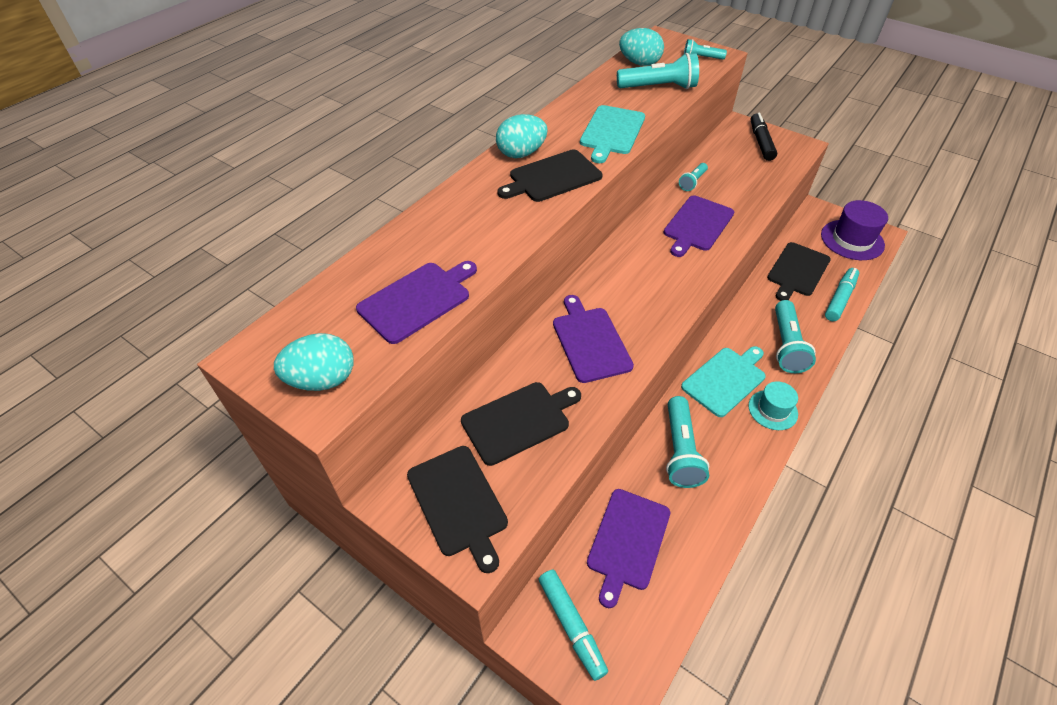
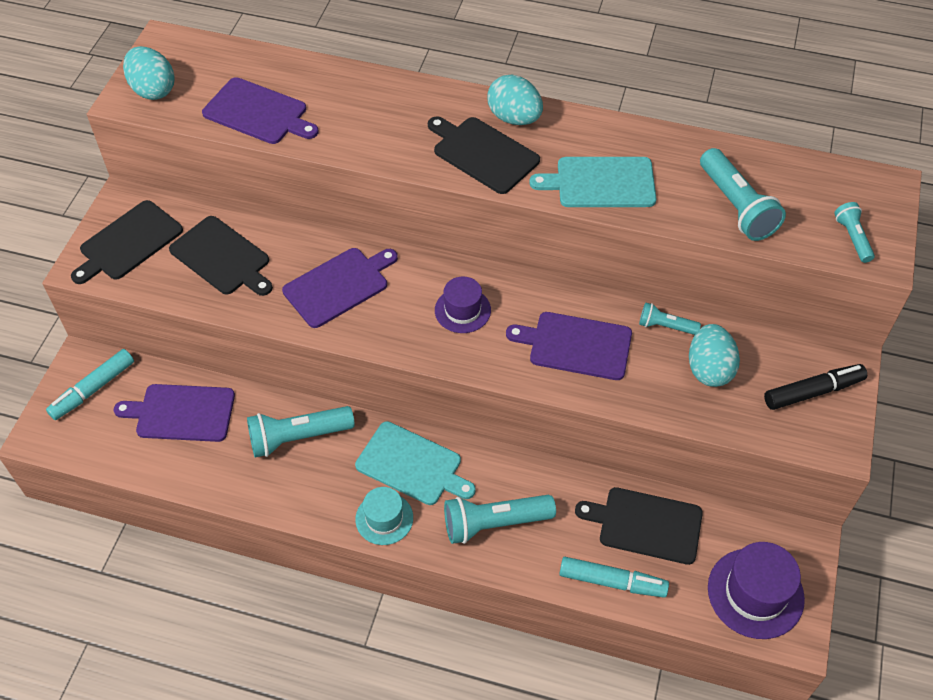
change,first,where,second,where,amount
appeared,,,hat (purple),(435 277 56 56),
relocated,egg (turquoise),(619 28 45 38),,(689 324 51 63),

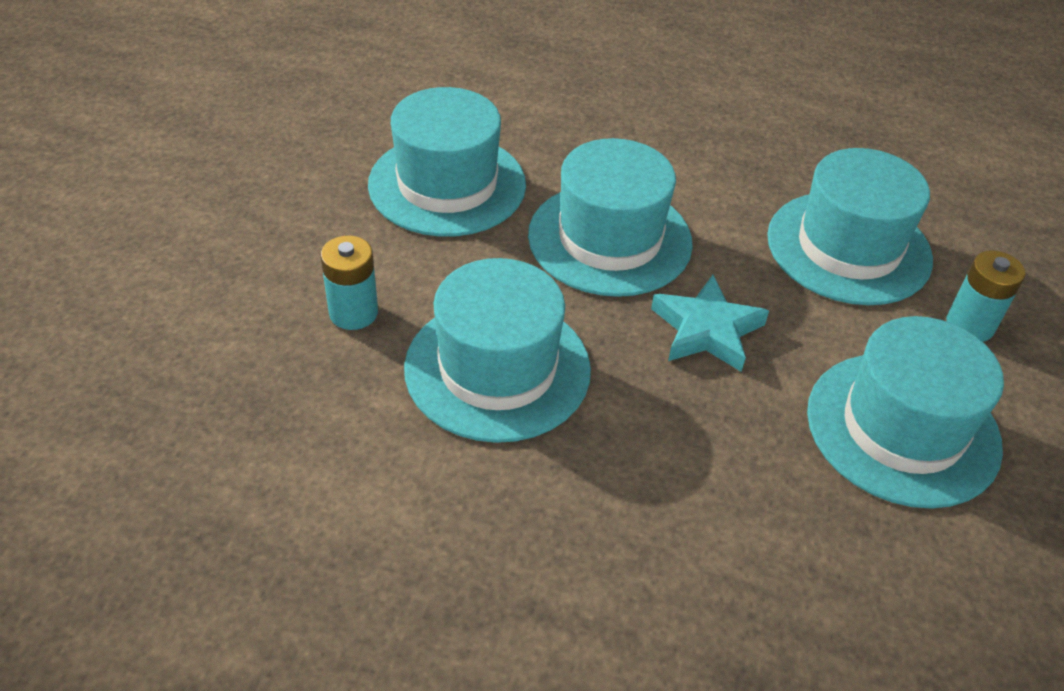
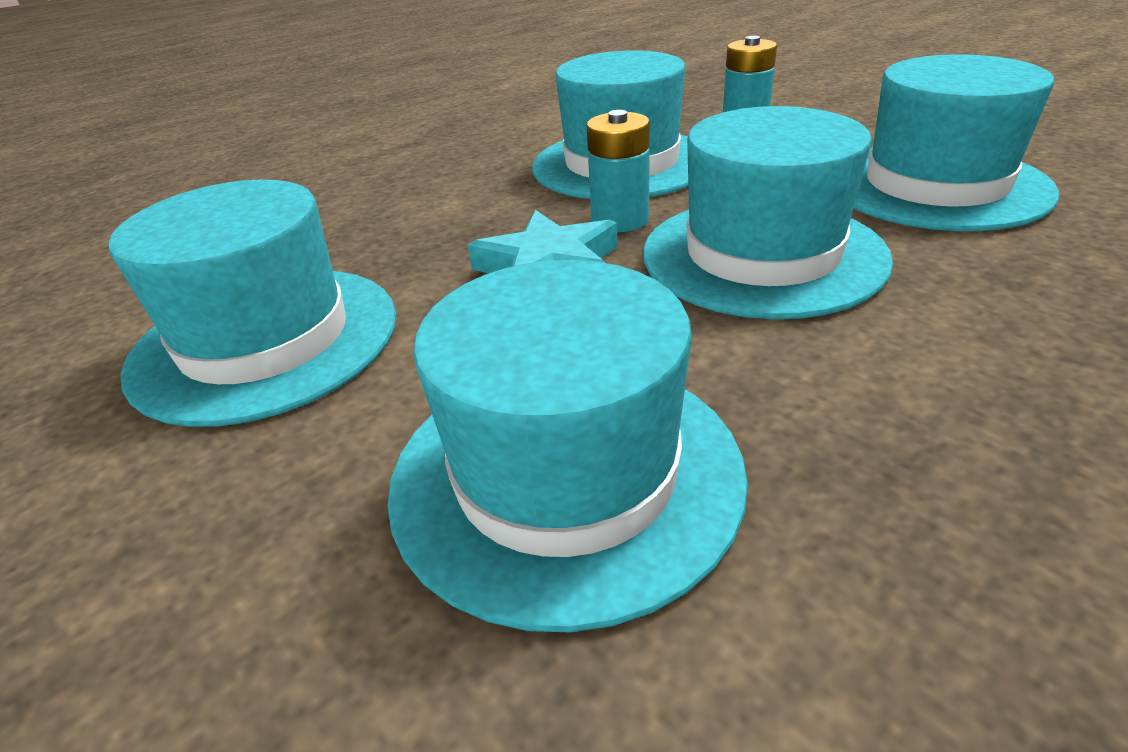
change,first,where,second,where,amount
relocated,battery (turquoise),(946 250 79 92),,(587 110 63 123),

|---|

Retype the lines starting with the one that holds "appeared,,,hat (purple),(435 277" and ending with the last line of the data above, both included; skip the pictures.

**Answer below:**
appeared,,,hat (purple),(435 277 56 56),
relocated,egg (turquoise),(619 28 45 38),,(689 324 51 63),

change,first,where,second,where,amount
relocated,battery (turquoise),(946 250 79 92),,(587 110 63 123),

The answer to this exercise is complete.